▶ [Work to be completed]:
Starting at the line with "blue arrow: (70, 43) -> (85, 60), turned -90", return every line through the final one of the data, word for word. Pictures stay out.

════════

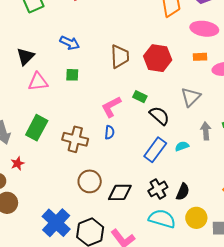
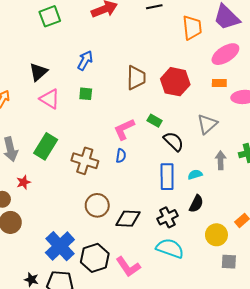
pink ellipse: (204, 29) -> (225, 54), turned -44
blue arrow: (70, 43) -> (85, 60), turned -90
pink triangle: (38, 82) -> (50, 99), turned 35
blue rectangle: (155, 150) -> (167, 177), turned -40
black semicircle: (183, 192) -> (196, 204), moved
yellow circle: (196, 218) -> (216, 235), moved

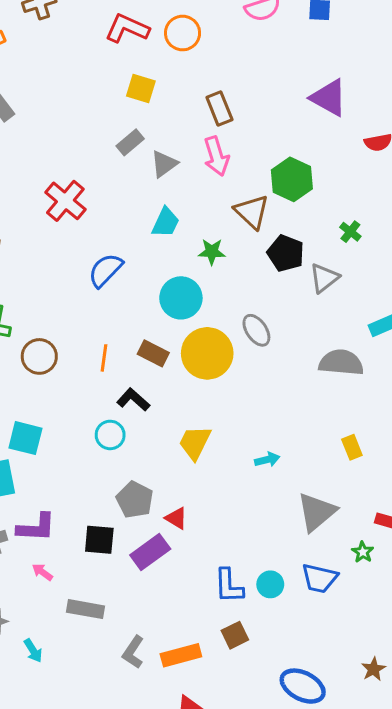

════════

▶ [Answer for this exercise]:
blue arrow: (70, 43) -> (85, 60), turned -90
pink triangle: (38, 82) -> (50, 99), turned 35
blue rectangle: (155, 150) -> (167, 177), turned -40
black semicircle: (183, 192) -> (196, 204), moved
yellow circle: (196, 218) -> (216, 235), moved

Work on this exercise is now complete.